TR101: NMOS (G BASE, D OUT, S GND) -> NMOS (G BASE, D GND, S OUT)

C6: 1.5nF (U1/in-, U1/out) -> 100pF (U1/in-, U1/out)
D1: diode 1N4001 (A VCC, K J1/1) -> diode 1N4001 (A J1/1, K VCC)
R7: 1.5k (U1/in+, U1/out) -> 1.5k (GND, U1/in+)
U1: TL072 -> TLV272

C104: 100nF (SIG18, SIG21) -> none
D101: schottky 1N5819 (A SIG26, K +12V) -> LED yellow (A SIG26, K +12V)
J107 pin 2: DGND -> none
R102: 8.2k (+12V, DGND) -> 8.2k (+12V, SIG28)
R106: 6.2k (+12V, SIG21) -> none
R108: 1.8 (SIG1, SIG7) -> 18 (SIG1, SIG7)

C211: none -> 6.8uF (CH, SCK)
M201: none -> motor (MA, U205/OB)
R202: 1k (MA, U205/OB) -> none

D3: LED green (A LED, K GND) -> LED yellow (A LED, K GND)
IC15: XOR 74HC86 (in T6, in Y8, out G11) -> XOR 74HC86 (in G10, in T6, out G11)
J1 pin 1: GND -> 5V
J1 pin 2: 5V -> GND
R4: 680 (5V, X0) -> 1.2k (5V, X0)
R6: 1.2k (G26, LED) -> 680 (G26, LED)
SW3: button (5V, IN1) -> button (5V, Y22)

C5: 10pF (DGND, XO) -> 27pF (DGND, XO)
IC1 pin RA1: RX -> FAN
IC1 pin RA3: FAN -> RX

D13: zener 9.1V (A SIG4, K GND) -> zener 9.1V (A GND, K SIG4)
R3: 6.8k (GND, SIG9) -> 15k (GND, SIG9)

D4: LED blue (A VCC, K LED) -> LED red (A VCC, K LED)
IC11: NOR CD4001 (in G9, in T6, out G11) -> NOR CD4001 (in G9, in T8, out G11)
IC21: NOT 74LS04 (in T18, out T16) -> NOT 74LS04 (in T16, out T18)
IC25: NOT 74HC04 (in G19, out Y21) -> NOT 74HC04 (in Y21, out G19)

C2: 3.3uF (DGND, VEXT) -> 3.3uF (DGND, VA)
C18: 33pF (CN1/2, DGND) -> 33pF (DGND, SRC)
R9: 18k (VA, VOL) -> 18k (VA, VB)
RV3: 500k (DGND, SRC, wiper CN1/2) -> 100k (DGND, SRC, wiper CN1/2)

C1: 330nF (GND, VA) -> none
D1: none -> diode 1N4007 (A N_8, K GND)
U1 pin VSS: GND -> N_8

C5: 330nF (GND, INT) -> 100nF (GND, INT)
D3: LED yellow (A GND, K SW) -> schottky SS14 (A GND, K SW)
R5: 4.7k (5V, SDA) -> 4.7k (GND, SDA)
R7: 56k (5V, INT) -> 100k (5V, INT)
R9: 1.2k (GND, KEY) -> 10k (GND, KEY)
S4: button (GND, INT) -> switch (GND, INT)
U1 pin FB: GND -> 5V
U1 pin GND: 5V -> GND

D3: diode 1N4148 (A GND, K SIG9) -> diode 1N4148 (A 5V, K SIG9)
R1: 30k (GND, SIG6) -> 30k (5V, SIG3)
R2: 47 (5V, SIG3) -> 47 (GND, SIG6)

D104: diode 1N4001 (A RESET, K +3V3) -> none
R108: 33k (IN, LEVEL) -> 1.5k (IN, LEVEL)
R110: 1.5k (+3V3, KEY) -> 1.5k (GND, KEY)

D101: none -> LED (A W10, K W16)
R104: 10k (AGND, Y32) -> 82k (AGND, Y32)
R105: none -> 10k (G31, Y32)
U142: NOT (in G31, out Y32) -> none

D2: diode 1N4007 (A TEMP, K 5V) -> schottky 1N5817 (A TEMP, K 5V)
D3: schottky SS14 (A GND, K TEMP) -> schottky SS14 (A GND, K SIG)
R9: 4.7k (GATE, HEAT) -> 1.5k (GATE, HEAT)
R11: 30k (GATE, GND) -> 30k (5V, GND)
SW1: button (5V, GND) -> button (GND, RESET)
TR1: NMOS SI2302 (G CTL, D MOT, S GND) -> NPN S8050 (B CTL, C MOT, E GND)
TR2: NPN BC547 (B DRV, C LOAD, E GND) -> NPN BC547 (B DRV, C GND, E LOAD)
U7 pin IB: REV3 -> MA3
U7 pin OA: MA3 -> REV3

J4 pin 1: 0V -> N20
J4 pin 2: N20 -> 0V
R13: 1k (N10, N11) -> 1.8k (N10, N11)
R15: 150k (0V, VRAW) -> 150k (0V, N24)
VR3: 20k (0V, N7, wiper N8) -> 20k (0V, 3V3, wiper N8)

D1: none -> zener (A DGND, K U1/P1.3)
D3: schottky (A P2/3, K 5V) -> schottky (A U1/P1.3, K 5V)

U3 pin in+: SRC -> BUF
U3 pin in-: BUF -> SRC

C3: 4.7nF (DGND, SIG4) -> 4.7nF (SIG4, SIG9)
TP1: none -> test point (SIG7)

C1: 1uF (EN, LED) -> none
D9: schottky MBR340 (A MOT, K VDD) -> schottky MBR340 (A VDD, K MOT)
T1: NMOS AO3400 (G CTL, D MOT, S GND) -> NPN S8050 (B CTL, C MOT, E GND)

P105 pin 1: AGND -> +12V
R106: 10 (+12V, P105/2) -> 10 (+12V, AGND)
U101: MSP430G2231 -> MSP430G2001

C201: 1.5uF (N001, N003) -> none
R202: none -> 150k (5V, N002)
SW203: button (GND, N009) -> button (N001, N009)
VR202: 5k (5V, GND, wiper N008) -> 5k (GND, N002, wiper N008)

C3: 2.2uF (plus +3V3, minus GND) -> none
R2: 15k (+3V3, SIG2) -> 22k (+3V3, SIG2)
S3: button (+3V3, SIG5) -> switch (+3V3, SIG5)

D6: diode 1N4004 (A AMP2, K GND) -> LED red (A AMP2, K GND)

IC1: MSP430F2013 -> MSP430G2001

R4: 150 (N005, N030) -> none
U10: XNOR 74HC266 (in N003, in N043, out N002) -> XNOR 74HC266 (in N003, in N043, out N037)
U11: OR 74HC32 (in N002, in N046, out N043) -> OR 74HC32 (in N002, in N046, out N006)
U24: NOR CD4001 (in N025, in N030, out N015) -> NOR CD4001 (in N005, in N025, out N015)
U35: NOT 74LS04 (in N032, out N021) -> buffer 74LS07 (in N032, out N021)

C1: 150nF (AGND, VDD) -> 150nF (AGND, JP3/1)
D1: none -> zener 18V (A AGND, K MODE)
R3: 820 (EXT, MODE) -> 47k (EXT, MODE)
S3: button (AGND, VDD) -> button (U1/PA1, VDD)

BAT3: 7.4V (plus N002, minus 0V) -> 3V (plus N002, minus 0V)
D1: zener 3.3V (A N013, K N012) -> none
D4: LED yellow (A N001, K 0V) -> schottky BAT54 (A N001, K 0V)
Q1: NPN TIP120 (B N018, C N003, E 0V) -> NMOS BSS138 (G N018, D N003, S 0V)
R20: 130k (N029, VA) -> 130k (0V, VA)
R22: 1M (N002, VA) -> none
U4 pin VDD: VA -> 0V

───

## Problem
What is needed is an exact copy of the lines from the one containing "U11: OR 74HC32" through the final line of the data, both included, and nothing more.

## Task answer
U11: OR 74HC32 (in N002, in N046, out N043) -> OR 74HC32 (in N002, in N046, out N006)
U24: NOR CD4001 (in N025, in N030, out N015) -> NOR CD4001 (in N005, in N025, out N015)
U35: NOT 74LS04 (in N032, out N021) -> buffer 74LS07 (in N032, out N021)

C1: 150nF (AGND, VDD) -> 150nF (AGND, JP3/1)
D1: none -> zener 18V (A AGND, K MODE)
R3: 820 (EXT, MODE) -> 47k (EXT, MODE)
S3: button (AGND, VDD) -> button (U1/PA1, VDD)

BAT3: 7.4V (plus N002, minus 0V) -> 3V (plus N002, minus 0V)
D1: zener 3.3V (A N013, K N012) -> none
D4: LED yellow (A N001, K 0V) -> schottky BAT54 (A N001, K 0V)
Q1: NPN TIP120 (B N018, C N003, E 0V) -> NMOS BSS138 (G N018, D N003, S 0V)
R20: 130k (N029, VA) -> 130k (0V, VA)
R22: 1M (N002, VA) -> none
U4 pin VDD: VA -> 0V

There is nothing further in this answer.